SUPPLIED RECORDS Block Start

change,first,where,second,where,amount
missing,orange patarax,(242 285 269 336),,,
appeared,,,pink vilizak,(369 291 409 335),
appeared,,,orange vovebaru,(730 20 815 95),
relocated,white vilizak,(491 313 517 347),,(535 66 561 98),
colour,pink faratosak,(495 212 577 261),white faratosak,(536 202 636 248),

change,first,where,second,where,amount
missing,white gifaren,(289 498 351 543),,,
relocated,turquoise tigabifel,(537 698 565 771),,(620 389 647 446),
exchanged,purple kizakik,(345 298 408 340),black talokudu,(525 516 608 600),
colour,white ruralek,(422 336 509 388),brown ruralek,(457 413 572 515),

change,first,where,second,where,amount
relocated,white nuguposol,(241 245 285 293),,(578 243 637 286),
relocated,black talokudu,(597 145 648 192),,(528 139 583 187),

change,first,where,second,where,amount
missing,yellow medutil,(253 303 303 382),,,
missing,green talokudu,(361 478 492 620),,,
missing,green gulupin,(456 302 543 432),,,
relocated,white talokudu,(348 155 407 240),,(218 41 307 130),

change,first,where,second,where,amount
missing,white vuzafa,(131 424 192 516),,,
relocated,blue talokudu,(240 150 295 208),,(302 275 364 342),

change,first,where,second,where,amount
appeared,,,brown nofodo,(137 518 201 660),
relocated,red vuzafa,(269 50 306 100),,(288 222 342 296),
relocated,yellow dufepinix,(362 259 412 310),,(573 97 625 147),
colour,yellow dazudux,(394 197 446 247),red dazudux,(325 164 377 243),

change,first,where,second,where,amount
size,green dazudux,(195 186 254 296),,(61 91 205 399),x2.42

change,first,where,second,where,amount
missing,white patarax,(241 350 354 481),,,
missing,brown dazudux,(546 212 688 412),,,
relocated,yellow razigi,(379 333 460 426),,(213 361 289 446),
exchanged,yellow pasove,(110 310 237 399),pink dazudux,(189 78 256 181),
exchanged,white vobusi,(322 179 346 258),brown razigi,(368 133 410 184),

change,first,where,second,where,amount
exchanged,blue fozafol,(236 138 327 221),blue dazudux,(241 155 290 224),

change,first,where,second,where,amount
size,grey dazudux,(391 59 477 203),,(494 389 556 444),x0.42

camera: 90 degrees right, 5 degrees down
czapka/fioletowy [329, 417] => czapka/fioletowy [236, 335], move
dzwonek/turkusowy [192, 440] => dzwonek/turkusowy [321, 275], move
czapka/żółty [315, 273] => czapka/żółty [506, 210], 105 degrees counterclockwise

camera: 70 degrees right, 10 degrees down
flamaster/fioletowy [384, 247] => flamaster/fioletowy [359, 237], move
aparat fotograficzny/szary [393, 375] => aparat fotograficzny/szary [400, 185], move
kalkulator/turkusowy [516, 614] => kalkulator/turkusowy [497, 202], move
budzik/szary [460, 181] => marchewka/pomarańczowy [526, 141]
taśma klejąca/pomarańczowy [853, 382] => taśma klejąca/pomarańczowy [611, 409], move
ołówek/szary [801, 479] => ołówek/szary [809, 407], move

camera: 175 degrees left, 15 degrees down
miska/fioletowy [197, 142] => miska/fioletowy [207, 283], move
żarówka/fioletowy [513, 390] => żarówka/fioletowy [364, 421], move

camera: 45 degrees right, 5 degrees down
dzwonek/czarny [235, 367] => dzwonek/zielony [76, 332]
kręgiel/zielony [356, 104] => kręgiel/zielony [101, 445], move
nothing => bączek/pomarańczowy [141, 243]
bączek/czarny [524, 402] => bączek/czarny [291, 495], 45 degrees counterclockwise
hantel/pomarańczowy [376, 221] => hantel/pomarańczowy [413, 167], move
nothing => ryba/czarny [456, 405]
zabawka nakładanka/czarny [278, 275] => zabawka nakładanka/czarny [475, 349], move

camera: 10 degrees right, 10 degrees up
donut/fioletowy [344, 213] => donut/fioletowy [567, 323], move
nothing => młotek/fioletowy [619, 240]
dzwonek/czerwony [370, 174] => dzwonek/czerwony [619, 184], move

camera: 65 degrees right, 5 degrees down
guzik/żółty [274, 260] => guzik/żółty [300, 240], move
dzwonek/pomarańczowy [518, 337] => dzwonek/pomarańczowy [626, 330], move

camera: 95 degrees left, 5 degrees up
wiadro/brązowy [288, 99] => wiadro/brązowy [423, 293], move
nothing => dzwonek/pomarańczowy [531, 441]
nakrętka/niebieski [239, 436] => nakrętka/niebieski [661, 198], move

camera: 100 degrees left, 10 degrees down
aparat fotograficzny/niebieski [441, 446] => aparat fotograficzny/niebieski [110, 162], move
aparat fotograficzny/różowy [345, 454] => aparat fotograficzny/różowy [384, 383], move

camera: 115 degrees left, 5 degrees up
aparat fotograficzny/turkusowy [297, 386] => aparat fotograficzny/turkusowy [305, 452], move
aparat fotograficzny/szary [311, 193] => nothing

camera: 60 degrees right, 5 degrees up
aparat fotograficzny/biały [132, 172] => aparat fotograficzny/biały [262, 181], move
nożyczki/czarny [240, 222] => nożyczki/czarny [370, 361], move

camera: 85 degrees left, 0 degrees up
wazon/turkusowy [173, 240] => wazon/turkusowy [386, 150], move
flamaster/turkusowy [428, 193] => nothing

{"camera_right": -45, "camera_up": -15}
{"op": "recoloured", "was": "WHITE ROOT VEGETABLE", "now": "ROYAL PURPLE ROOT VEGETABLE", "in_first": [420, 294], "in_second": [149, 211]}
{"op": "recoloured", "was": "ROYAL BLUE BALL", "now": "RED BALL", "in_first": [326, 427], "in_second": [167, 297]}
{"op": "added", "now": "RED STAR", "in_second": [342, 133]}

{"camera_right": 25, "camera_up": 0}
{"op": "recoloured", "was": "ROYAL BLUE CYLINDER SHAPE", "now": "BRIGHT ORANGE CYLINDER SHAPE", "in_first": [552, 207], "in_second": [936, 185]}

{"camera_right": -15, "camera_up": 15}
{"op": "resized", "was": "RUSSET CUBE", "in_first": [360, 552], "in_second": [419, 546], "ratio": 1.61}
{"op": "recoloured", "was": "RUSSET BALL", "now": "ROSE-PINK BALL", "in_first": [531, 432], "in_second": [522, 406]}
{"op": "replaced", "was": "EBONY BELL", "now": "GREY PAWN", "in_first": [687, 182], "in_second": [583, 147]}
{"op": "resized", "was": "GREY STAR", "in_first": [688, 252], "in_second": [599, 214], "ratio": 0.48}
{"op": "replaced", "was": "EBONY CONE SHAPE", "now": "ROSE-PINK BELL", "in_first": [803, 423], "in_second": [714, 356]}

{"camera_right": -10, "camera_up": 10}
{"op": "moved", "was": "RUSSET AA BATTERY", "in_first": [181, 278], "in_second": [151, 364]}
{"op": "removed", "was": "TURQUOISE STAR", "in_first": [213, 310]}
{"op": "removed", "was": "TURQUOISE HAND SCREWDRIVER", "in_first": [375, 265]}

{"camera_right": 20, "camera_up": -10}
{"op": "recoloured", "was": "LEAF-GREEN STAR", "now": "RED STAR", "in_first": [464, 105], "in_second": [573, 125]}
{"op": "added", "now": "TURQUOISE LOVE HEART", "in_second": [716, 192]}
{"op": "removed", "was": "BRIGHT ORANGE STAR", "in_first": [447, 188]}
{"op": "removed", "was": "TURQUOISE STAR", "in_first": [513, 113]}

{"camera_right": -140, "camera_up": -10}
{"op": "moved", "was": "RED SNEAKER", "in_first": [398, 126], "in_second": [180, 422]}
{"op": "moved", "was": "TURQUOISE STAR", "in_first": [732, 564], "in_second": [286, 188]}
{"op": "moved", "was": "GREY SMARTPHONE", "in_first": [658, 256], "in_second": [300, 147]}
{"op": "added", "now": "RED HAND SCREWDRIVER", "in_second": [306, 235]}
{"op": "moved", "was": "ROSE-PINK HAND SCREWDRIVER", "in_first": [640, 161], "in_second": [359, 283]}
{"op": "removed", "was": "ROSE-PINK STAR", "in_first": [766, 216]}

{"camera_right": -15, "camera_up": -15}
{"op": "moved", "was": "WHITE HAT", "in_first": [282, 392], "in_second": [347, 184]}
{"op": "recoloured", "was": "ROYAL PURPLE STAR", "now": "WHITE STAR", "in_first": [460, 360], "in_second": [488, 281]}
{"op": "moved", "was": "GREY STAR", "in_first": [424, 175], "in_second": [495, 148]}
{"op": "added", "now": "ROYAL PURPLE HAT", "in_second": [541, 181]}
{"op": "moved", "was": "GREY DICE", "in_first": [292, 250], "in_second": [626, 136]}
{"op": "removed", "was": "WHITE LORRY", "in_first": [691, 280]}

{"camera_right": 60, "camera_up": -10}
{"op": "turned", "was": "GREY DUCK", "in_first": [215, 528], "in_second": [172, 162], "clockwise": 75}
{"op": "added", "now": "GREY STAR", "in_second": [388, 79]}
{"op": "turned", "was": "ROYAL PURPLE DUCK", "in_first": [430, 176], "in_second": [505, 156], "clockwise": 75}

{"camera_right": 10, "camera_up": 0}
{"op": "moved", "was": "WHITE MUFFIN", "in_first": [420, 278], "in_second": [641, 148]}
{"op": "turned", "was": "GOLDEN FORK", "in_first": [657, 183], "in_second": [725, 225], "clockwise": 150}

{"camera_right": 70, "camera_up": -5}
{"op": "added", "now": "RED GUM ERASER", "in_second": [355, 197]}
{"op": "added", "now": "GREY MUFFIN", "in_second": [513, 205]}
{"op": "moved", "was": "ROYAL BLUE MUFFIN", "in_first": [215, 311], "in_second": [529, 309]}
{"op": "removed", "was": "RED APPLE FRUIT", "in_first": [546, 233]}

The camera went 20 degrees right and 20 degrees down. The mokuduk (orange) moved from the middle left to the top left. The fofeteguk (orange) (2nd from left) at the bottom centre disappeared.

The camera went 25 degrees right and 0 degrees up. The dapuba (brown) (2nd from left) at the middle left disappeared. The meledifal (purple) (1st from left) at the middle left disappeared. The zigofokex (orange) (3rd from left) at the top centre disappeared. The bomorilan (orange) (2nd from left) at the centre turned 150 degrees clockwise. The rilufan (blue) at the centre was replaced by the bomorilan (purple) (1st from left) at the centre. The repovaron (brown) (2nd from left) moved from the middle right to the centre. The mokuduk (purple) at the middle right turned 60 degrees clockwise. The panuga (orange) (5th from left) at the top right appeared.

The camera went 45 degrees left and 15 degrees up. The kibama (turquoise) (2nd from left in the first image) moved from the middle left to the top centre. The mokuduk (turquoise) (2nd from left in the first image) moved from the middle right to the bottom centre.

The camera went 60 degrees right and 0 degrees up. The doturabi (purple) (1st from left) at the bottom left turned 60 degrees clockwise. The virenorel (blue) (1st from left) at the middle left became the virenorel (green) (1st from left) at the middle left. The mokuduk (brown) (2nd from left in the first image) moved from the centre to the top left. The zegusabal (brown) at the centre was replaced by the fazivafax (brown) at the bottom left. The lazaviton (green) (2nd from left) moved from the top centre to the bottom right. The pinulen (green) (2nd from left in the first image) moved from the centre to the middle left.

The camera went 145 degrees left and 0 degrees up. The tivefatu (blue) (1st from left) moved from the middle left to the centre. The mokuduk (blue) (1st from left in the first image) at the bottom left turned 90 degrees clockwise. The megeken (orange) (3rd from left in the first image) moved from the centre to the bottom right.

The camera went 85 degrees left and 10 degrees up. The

SUPPLIED RECORDS Block End

WORK REQUEST: Print only the lines from the top of the data above down to the line holding "relocated,white vilizak,(491 313", inclusive.

WRITTEN ANSWER:
change,first,where,second,where,amount
missing,orange patarax,(242 285 269 336),,,
appeared,,,pink vilizak,(369 291 409 335),
appeared,,,orange vovebaru,(730 20 815 95),
relocated,white vilizak,(491 313 517 347),,(535 66 561 98),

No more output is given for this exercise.